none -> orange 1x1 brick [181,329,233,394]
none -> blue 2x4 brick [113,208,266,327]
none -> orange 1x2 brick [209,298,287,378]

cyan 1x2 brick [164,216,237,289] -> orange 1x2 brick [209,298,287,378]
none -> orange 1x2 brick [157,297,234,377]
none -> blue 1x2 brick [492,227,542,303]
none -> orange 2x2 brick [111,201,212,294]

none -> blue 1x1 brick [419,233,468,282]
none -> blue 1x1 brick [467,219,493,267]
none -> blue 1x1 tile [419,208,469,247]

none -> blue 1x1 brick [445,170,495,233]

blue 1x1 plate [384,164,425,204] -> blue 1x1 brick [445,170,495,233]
★ ★ ★ ★
> Exercise aim: Show, from the entries above, every line that includes the string "blue".

> Reply to the task:
none -> blue 2x4 brick [113,208,266,327]
none -> blue 1x2 brick [492,227,542,303]
none -> blue 1x1 brick [419,233,468,282]
none -> blue 1x1 brick [467,219,493,267]
none -> blue 1x1 tile [419,208,469,247]
none -> blue 1x1 brick [445,170,495,233]
blue 1x1 plate [384,164,425,204] -> blue 1x1 brick [445,170,495,233]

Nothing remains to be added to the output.